What is required:
What the task needs is the data below, written out verbatim.

Given data:
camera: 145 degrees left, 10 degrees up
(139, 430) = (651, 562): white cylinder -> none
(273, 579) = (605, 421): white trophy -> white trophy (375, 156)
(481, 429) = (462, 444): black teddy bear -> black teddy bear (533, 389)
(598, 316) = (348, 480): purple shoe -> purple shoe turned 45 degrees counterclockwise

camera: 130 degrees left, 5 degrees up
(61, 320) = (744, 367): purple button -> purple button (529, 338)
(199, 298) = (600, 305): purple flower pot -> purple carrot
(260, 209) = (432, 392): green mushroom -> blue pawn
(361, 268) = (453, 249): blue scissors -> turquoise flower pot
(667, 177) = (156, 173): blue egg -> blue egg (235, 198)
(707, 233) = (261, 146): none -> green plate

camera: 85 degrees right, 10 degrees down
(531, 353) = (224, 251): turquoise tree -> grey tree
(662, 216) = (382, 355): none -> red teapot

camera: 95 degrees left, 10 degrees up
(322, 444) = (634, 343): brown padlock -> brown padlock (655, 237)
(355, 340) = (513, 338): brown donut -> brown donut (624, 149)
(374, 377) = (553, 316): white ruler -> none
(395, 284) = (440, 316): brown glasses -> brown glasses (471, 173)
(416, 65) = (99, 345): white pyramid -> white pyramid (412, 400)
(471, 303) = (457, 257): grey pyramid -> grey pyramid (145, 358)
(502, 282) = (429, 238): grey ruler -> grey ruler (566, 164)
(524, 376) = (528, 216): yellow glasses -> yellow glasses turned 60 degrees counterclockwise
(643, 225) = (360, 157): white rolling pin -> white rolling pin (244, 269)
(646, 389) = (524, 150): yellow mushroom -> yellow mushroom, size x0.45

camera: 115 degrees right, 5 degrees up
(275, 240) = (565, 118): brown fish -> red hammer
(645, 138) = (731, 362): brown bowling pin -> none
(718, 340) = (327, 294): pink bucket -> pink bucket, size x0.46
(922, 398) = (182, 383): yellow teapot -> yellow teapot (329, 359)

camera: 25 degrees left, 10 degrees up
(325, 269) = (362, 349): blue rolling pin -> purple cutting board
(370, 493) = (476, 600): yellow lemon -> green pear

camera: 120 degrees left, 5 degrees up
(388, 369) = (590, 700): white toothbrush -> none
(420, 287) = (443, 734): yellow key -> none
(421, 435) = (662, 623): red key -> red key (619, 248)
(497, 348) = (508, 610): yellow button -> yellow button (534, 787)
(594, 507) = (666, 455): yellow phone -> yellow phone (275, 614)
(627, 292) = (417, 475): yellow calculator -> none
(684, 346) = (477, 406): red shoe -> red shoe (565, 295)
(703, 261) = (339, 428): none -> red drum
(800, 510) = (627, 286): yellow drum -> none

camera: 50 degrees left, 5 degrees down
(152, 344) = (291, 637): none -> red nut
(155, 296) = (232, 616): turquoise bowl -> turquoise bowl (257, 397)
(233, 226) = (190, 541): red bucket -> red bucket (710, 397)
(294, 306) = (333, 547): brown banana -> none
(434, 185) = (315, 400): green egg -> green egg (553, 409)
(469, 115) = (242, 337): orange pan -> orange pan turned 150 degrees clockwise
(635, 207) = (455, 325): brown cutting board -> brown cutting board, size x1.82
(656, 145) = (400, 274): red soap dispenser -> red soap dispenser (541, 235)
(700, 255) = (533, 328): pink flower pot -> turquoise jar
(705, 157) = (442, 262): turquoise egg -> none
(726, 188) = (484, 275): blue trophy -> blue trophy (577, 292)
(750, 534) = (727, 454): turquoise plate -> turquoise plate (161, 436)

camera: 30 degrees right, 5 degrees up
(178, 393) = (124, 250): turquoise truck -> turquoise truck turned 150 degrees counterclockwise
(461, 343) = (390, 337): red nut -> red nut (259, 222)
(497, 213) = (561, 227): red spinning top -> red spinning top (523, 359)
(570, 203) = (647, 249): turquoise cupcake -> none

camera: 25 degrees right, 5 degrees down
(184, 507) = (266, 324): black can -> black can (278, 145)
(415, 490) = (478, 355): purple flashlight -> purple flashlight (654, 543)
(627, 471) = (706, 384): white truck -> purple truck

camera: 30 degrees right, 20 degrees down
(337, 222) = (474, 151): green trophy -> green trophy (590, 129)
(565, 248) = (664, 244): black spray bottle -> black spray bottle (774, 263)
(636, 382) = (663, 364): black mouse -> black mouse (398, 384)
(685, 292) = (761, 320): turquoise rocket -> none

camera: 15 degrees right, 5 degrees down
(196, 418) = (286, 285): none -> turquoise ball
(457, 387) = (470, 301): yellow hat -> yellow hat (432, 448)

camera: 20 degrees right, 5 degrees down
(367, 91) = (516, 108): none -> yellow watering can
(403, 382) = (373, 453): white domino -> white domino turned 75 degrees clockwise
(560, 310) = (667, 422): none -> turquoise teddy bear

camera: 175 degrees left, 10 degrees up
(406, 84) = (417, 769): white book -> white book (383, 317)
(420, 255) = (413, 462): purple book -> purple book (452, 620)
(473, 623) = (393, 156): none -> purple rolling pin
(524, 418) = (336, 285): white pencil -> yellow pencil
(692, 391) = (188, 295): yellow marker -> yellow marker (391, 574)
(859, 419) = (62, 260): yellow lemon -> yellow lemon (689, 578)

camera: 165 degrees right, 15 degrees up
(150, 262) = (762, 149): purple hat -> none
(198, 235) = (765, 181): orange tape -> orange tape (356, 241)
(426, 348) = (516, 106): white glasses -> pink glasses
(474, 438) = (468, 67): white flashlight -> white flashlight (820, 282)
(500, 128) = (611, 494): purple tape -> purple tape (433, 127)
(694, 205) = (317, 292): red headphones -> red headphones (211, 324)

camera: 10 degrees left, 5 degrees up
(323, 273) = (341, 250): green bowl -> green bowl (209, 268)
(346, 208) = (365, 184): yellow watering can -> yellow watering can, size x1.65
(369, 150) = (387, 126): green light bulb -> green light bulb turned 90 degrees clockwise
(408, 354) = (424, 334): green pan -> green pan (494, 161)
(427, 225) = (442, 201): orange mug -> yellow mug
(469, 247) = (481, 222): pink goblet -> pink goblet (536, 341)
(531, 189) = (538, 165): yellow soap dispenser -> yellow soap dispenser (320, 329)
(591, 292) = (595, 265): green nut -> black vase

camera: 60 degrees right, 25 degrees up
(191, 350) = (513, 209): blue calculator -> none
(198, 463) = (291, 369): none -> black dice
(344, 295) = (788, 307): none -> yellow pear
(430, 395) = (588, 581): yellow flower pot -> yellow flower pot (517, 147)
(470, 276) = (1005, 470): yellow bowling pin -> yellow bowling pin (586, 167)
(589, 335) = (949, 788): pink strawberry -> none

Written response:
camera: 145 degrees left, 10 degrees up
(139, 430) = (651, 562): white cylinder -> none
(273, 579) = (605, 421): white trophy -> white trophy (375, 156)
(481, 429) = (462, 444): black teddy bear -> black teddy bear (533, 389)
(598, 316) = (348, 480): purple shoe -> purple shoe turned 45 degrees counterclockwise

camera: 130 degrees left, 5 degrees up
(61, 320) = (744, 367): purple button -> purple button (529, 338)
(199, 298) = (600, 305): purple flower pot -> purple carrot
(260, 209) = (432, 392): green mushroom -> blue pawn
(361, 268) = (453, 249): blue scissors -> turquoise flower pot
(667, 177) = (156, 173): blue egg -> blue egg (235, 198)
(707, 233) = (261, 146): none -> green plate

camera: 85 degrees right, 10 degrees down
(531, 353) = (224, 251): turquoise tree -> grey tree
(662, 216) = (382, 355): none -> red teapot

camera: 95 degrees left, 10 degrees up
(322, 444) = (634, 343): brown padlock -> brown padlock (655, 237)
(355, 340) = (513, 338): brown donut -> brown donut (624, 149)
(374, 377) = (553, 316): white ruler -> none
(395, 284) = (440, 316): brown glasses -> brown glasses (471, 173)
(416, 65) = (99, 345): white pyramid -> white pyramid (412, 400)
(471, 303) = (457, 257): grey pyramid -> grey pyramid (145, 358)
(502, 282) = (429, 238): grey ruler -> grey ruler (566, 164)
(524, 376) = (528, 216): yellow glasses -> yellow glasses turned 60 degrees counterclockwise
(643, 225) = (360, 157): white rolling pin -> white rolling pin (244, 269)
(646, 389) = (524, 150): yellow mushroom -> yellow mushroom, size x0.45

camera: 115 degrees right, 5 degrees up
(275, 240) = (565, 118): brown fish -> red hammer
(645, 138) = (731, 362): brown bowling pin -> none
(718, 340) = (327, 294): pink bucket -> pink bucket, size x0.46
(922, 398) = (182, 383): yellow teapot -> yellow teapot (329, 359)

camera: 25 degrees left, 10 degrees up
(325, 269) = (362, 349): blue rolling pin -> purple cutting board
(370, 493) = (476, 600): yellow lemon -> green pear

camera: 120 degrees left, 5 degrees up
(388, 369) = (590, 700): white toothbrush -> none
(420, 287) = (443, 734): yellow key -> none
(421, 435) = (662, 623): red key -> red key (619, 248)
(497, 348) = (508, 610): yellow button -> yellow button (534, 787)
(594, 507) = (666, 455): yellow phone -> yellow phone (275, 614)
(627, 292) = (417, 475): yellow calculator -> none
(684, 346) = (477, 406): red shoe -> red shoe (565, 295)
(703, 261) = (339, 428): none -> red drum
(800, 510) = (627, 286): yellow drum -> none

camera: 50 degrees left, 5 degrees down
(152, 344) = (291, 637): none -> red nut
(155, 296) = (232, 616): turquoise bowl -> turquoise bowl (257, 397)
(233, 226) = (190, 541): red bucket -> red bucket (710, 397)
(294, 306) = (333, 547): brown banana -> none
(434, 185) = (315, 400): green egg -> green egg (553, 409)
(469, 115) = (242, 337): orange pan -> orange pan turned 150 degrees clockwise
(635, 207) = (455, 325): brown cutting board -> brown cutting board, size x1.82
(656, 145) = (400, 274): red soap dispenser -> red soap dispenser (541, 235)
(700, 255) = (533, 328): pink flower pot -> turquoise jar
(705, 157) = (442, 262): turquoise egg -> none
(726, 188) = (484, 275): blue trophy -> blue trophy (577, 292)
(750, 534) = (727, 454): turquoise plate -> turquoise plate (161, 436)

camera: 30 degrees right, 5 degrees up
(178, 393) = (124, 250): turquoise truck -> turquoise truck turned 150 degrees counterclockwise
(461, 343) = (390, 337): red nut -> red nut (259, 222)
(497, 213) = (561, 227): red spinning top -> red spinning top (523, 359)
(570, 203) = (647, 249): turquoise cupcake -> none

camera: 25 degrees right, 5 degrees down
(184, 507) = (266, 324): black can -> black can (278, 145)
(415, 490) = (478, 355): purple flashlight -> purple flashlight (654, 543)
(627, 471) = (706, 384): white truck -> purple truck

camera: 30 degrees right, 20 degrees down
(337, 222) = (474, 151): green trophy -> green trophy (590, 129)
(565, 248) = (664, 244): black spray bottle -> black spray bottle (774, 263)
(636, 382) = (663, 364): black mouse -> black mouse (398, 384)
(685, 292) = (761, 320): turquoise rocket -> none

camera: 15 degrees right, 5 degrees down
(196, 418) = (286, 285): none -> turquoise ball
(457, 387) = (470, 301): yellow hat -> yellow hat (432, 448)

camera: 20 degrees right, 5 degrees down
(367, 91) = (516, 108): none -> yellow watering can
(403, 382) = (373, 453): white domino -> white domino turned 75 degrees clockwise
(560, 310) = (667, 422): none -> turquoise teddy bear

camera: 175 degrees left, 10 degrees up
(406, 84) = (417, 769): white book -> white book (383, 317)
(420, 255) = (413, 462): purple book -> purple book (452, 620)
(473, 623) = (393, 156): none -> purple rolling pin
(524, 418) = (336, 285): white pencil -> yellow pencil
(692, 391) = (188, 295): yellow marker -> yellow marker (391, 574)
(859, 419) = (62, 260): yellow lemon -> yellow lemon (689, 578)

camera: 165 degrees right, 15 degrees up
(150, 262) = (762, 149): purple hat -> none
(198, 235) = (765, 181): orange tape -> orange tape (356, 241)
(426, 348) = (516, 106): white glasses -> pink glasses
(474, 438) = (468, 67): white flashlight -> white flashlight (820, 282)
(500, 128) = (611, 494): purple tape -> purple tape (433, 127)
(694, 205) = (317, 292): red headphones -> red headphones (211, 324)

camera: 10 degrees left, 5 degrees up
(323, 273) = (341, 250): green bowl -> green bowl (209, 268)
(346, 208) = (365, 184): yellow watering can -> yellow watering can, size x1.65
(369, 150) = (387, 126): green light bulb -> green light bulb turned 90 degrees clockwise
(408, 354) = (424, 334): green pan -> green pan (494, 161)
(427, 225) = (442, 201): orange mug -> yellow mug
(469, 247) = (481, 222): pink goblet -> pink goblet (536, 341)
(531, 189) = (538, 165): yellow soap dispenser -> yellow soap dispenser (320, 329)
(591, 292) = (595, 265): green nut -> black vase

camera: 60 degrees right, 25 degrees up
(191, 350) = (513, 209): blue calculator -> none
(198, 463) = (291, 369): none -> black dice
(344, 295) = (788, 307): none -> yellow pear
(430, 395) = (588, 581): yellow flower pot -> yellow flower pot (517, 147)
(470, 276) = (1005, 470): yellow bowling pin -> yellow bowling pin (586, 167)
(589, 335) = (949, 788): pink strawberry -> none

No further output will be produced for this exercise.